_Exercise aim_
Your output should match the listing below word for word, without any images.
•••
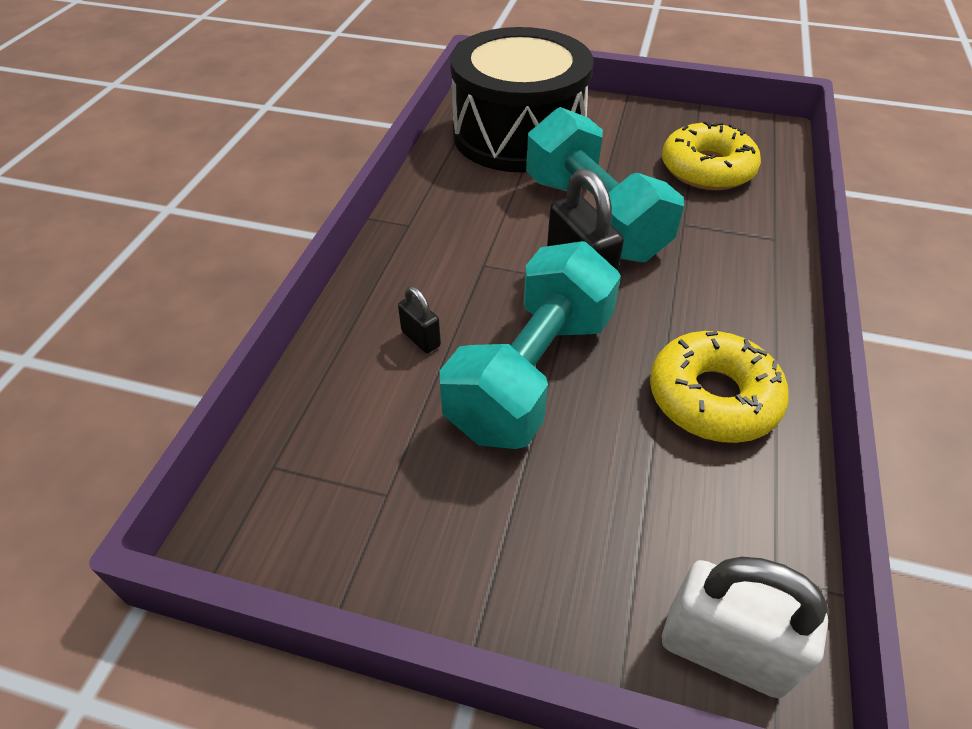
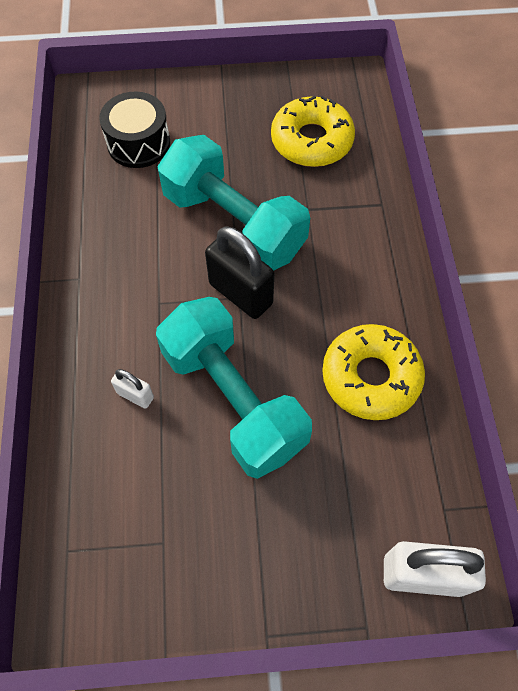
camera: 20 degrees left, 15 degrees up
(421, 339) = (135, 395): black padlock -> white padlock
(518, 135) = (138, 143): black drum -> black drum, size x0.51
(531, 373) = (233, 400): turquoise dumbbell -> turquoise dumbbell turned 45 degrees counterclockwise

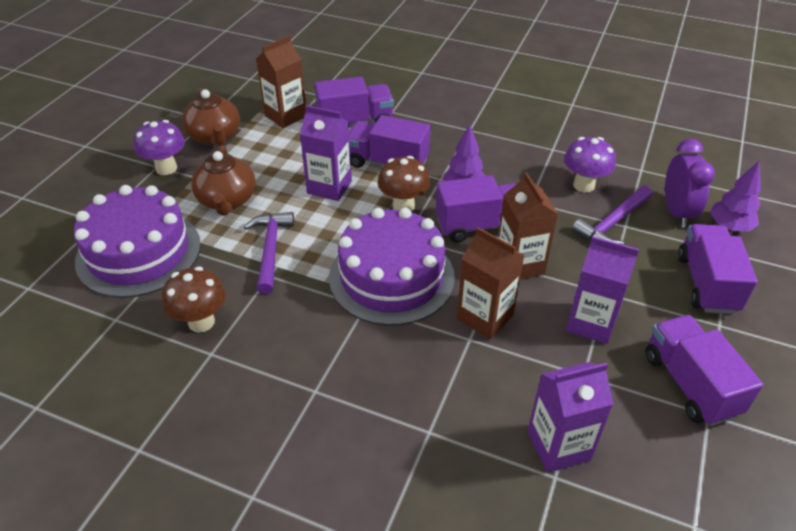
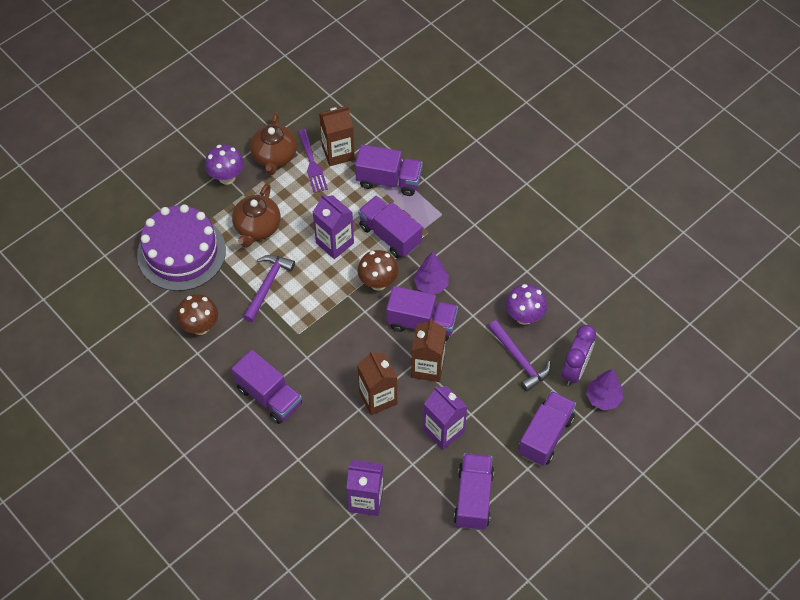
camera: 25 degrees right, 15 degrees up
(262, 131) = (312, 164): none -> purple fork
(341, 368) = (269, 396): none -> purple truck
(391, 277) = (336, 341): purple cake -> none
(613, 223) = (519, 359): purple hammer -> purple hammer turned 105 degrees counterclockwise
•••
_Answer box_
camera: 20 degrees left, 15 degrees up
(421, 339) = (135, 395): black padlock -> white padlock
(518, 135) = (138, 143): black drum -> black drum, size x0.51
(531, 373) = (233, 400): turquoise dumbbell -> turquoise dumbbell turned 45 degrees counterclockwise

camera: 25 degrees right, 15 degrees up
(262, 131) = (312, 164): none -> purple fork
(341, 368) = (269, 396): none -> purple truck
(391, 277) = (336, 341): purple cake -> none
(613, 223) = (519, 359): purple hammer -> purple hammer turned 105 degrees counterclockwise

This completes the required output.